[Data entries start]
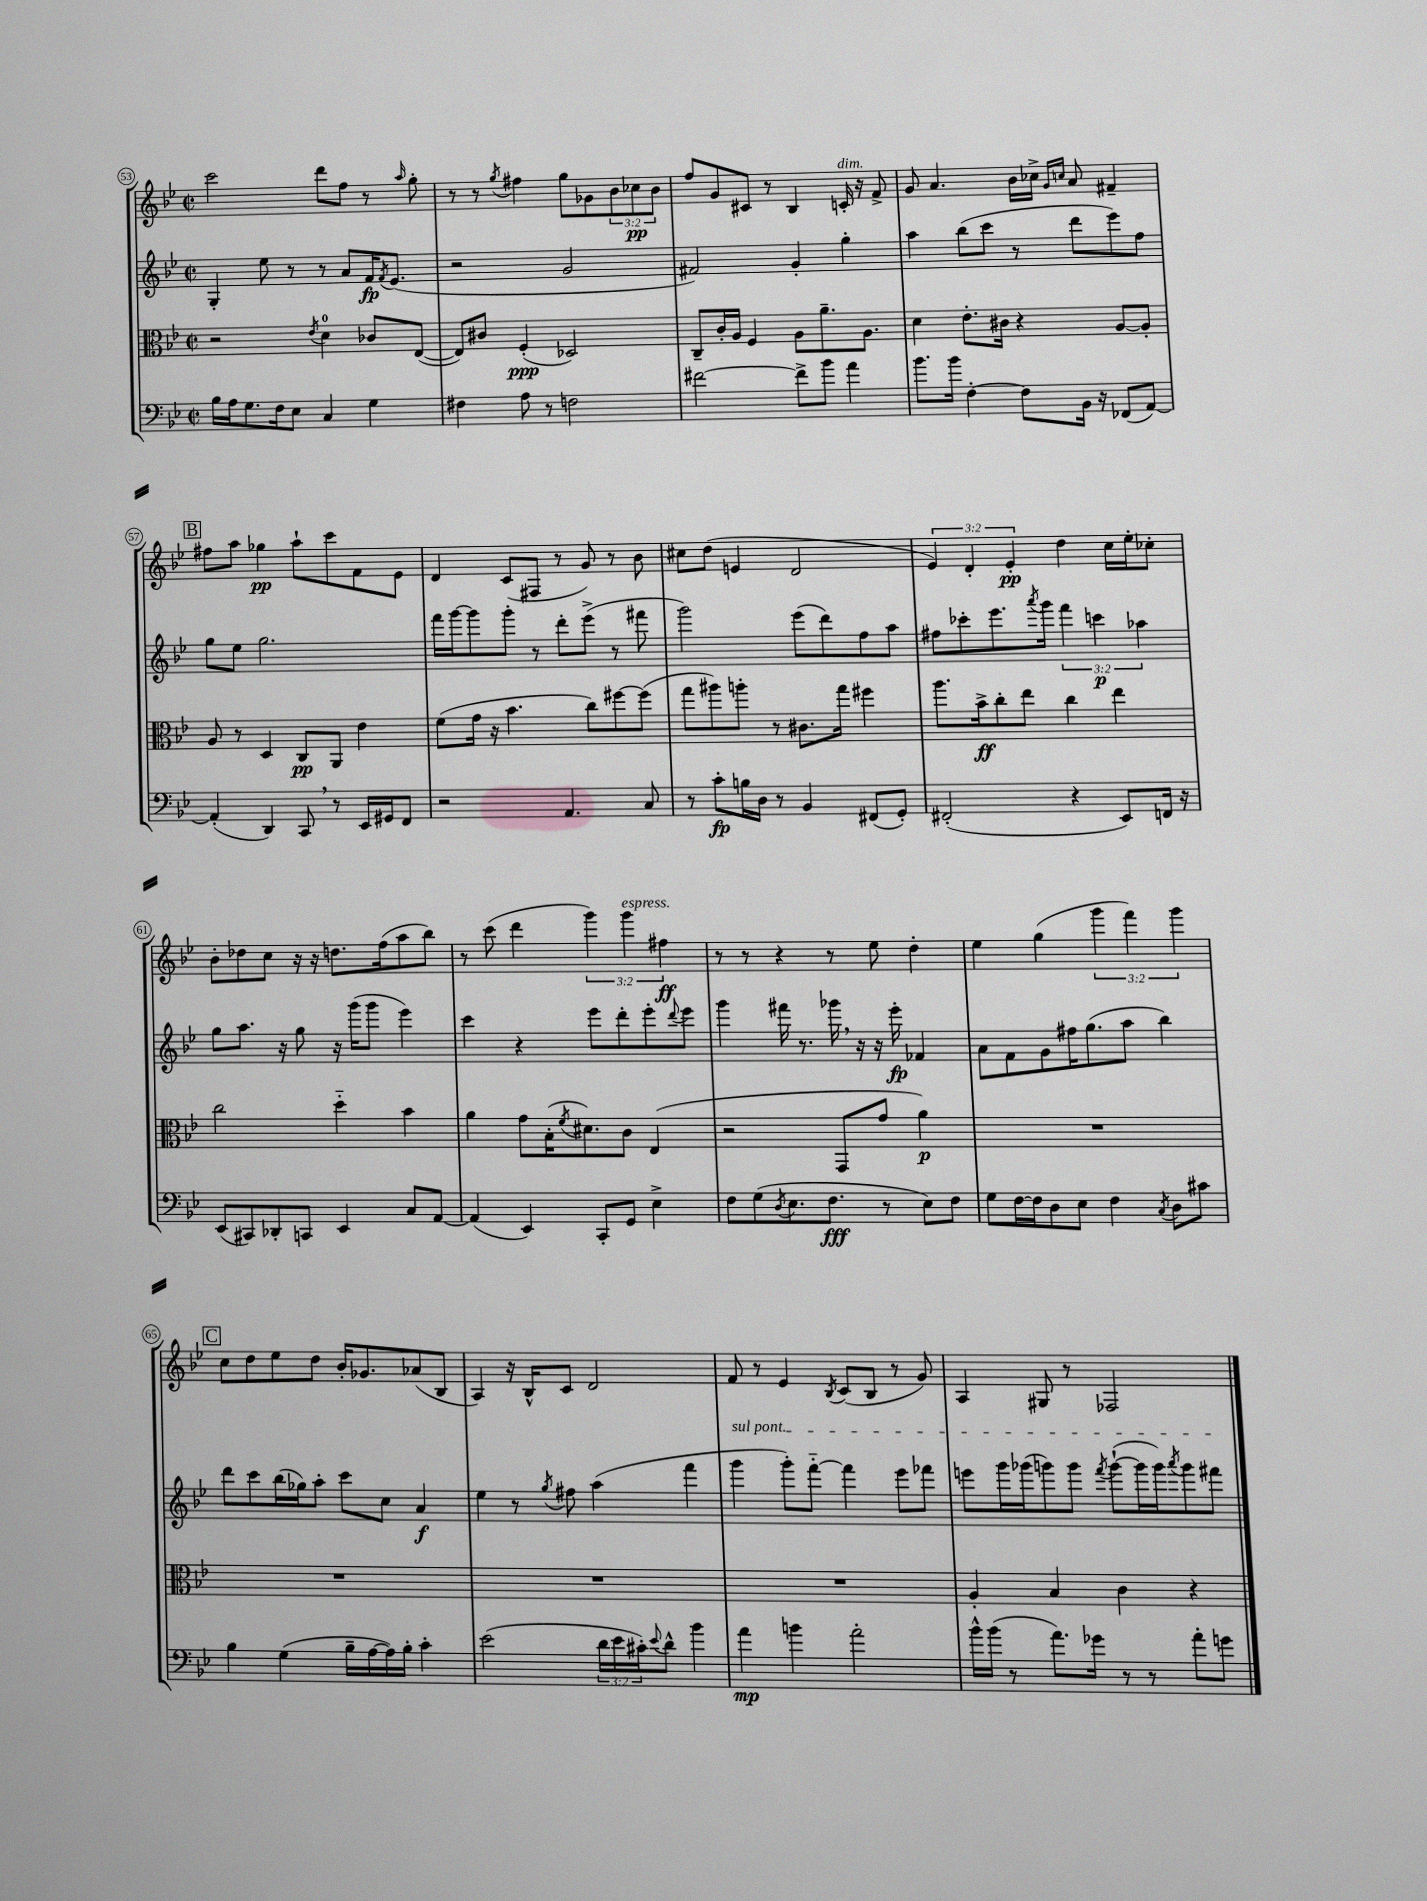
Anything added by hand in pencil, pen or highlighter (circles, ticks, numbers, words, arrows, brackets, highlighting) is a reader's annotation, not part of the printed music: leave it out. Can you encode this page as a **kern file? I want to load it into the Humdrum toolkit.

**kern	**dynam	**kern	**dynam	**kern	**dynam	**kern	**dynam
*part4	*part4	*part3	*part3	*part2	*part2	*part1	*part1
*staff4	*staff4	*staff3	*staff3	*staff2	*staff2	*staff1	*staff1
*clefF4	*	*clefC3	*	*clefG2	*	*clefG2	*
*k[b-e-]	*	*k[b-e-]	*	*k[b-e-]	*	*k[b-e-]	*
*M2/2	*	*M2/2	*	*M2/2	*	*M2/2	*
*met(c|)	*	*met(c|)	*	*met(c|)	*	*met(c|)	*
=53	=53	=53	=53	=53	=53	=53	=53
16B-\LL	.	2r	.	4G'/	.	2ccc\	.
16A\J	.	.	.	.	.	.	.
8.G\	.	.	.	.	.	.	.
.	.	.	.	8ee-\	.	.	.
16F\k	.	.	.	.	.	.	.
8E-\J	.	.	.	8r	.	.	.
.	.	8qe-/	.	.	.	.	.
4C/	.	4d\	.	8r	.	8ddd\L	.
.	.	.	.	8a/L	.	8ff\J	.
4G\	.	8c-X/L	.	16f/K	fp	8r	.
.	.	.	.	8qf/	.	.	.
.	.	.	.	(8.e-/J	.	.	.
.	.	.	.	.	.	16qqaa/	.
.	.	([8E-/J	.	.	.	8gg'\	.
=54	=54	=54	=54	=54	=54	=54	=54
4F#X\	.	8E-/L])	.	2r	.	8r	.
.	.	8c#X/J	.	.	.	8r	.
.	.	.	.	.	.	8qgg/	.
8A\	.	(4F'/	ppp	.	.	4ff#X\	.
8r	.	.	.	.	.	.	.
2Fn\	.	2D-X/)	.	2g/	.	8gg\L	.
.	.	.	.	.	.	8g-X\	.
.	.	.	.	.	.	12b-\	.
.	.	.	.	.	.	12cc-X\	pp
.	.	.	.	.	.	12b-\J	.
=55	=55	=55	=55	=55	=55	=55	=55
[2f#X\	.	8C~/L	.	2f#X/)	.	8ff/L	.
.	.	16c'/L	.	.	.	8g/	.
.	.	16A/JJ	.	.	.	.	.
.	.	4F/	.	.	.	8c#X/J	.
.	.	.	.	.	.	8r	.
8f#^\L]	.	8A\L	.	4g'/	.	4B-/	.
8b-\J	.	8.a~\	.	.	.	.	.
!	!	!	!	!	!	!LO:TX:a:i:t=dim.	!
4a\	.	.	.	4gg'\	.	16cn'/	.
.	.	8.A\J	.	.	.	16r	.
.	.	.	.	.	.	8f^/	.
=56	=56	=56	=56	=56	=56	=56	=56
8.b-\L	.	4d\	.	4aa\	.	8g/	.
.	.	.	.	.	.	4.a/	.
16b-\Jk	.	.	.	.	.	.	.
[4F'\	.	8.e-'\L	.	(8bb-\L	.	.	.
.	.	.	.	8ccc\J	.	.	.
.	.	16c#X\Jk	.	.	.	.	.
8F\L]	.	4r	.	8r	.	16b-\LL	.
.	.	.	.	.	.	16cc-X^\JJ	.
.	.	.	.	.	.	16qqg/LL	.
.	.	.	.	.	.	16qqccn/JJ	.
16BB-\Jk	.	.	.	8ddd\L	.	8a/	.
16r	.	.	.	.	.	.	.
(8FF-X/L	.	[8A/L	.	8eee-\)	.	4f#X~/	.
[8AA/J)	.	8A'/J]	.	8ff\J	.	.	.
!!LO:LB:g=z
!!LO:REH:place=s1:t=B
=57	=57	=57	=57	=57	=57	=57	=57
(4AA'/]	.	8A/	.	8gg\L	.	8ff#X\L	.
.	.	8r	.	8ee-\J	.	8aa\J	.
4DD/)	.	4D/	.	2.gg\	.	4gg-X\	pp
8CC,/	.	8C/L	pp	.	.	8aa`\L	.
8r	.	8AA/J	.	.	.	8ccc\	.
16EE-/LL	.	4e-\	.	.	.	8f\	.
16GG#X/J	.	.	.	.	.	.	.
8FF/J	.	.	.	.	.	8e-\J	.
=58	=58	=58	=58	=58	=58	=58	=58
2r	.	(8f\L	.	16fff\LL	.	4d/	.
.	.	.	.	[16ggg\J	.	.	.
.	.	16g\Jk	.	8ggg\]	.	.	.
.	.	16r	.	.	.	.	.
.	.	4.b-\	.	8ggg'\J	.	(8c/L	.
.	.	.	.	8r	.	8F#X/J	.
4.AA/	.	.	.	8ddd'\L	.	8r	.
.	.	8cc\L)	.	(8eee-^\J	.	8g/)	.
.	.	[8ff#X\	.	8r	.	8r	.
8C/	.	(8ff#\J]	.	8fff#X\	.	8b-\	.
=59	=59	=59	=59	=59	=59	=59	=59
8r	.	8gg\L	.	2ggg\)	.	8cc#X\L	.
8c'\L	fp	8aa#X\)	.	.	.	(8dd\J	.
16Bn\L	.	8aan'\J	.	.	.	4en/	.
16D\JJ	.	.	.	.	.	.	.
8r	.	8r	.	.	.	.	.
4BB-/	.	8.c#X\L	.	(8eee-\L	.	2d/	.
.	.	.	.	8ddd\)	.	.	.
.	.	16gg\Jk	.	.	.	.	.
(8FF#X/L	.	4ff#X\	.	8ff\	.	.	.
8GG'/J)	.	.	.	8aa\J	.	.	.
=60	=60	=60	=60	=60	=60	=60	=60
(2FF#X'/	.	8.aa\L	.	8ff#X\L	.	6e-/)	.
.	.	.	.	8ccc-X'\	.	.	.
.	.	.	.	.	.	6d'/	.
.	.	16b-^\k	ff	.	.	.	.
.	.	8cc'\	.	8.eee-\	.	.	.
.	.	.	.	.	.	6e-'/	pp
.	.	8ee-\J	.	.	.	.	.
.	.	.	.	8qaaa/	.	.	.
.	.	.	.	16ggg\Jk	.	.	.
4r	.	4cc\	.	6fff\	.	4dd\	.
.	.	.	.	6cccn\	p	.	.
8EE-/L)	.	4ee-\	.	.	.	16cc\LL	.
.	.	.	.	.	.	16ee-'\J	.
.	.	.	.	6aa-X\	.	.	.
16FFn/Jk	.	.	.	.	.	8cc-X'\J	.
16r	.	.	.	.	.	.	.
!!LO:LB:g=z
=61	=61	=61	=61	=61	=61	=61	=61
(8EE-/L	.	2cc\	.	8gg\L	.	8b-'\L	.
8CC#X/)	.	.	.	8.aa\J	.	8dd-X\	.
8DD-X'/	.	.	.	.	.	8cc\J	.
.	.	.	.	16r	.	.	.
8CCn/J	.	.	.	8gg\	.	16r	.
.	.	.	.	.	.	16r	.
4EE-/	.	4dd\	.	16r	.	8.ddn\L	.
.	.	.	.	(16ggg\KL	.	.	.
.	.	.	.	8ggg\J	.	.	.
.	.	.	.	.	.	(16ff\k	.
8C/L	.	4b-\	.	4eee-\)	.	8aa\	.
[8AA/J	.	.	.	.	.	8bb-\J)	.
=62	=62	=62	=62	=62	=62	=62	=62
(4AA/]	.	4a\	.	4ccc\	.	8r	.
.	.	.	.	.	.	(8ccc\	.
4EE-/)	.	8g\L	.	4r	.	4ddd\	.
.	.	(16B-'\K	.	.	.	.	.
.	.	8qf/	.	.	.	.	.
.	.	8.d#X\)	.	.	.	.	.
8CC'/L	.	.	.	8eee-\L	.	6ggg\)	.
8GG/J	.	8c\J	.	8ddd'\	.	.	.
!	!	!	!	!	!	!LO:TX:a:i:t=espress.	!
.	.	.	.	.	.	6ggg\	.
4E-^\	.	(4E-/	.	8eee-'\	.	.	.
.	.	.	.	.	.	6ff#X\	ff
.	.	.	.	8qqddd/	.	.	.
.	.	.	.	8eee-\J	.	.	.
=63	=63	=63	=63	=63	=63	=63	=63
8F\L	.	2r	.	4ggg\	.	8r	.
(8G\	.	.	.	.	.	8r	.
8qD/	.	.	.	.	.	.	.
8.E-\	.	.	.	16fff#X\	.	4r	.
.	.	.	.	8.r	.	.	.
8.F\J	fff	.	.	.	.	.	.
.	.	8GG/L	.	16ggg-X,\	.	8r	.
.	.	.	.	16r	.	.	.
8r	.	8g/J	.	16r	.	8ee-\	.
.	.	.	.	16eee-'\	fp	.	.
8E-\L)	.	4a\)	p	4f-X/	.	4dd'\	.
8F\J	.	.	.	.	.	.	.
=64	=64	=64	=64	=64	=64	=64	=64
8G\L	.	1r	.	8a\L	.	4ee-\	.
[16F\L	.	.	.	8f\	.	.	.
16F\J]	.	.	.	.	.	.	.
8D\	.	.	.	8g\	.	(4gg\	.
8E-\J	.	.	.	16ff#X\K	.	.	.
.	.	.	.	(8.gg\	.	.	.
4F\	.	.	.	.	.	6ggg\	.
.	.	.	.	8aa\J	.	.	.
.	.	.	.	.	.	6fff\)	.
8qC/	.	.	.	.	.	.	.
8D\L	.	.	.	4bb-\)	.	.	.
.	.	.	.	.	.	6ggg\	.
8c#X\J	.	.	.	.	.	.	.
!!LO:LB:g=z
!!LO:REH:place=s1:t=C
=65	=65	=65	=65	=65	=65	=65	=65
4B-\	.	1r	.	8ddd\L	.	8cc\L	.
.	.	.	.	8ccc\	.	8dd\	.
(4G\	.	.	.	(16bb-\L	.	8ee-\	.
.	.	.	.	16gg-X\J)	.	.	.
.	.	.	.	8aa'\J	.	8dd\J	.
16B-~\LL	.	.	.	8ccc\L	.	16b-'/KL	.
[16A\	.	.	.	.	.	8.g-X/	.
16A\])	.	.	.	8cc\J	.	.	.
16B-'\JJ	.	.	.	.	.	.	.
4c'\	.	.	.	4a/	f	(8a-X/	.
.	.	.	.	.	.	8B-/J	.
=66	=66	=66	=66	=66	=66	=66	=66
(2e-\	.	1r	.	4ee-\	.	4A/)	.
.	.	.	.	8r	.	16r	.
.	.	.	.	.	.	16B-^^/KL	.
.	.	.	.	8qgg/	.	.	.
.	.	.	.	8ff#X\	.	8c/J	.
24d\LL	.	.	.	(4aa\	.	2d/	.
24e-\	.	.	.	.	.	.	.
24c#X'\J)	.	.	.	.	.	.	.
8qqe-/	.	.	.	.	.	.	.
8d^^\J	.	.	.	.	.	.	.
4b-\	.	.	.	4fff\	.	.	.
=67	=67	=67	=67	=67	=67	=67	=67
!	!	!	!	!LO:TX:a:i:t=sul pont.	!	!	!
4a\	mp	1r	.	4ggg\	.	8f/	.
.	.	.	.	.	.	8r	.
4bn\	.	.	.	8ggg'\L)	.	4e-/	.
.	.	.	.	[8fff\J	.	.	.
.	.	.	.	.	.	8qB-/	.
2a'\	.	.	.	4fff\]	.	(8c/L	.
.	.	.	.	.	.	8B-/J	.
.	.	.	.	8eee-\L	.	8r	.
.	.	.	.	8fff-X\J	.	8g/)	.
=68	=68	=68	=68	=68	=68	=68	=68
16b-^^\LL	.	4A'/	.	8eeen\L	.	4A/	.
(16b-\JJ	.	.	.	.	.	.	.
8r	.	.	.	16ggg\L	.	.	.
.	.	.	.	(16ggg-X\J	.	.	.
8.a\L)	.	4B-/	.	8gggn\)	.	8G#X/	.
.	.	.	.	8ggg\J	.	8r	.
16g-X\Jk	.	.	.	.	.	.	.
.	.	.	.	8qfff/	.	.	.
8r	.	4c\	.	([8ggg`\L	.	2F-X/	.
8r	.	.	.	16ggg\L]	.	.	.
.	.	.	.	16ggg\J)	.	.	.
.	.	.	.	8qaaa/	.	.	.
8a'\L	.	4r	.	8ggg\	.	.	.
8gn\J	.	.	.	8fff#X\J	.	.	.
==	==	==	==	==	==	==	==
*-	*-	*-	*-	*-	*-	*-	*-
[Data entries end]
**What is required:** From the data above, pull out every line that contains the string "kern" and copy each one in full.

**Worked answer:**
Anything added by hand in pencil, pen or highlighter (circles, ticks, numbers, words, arrows, brackets, highlighting) is a reader's annotation, not part of the printed music: leave it out. Can you encode this page as a **kern file? I want to load it into the Humdrum toolkit.
**kern	**dynam	**kern	**dynam	**kern	**dynam	**kern	**dynam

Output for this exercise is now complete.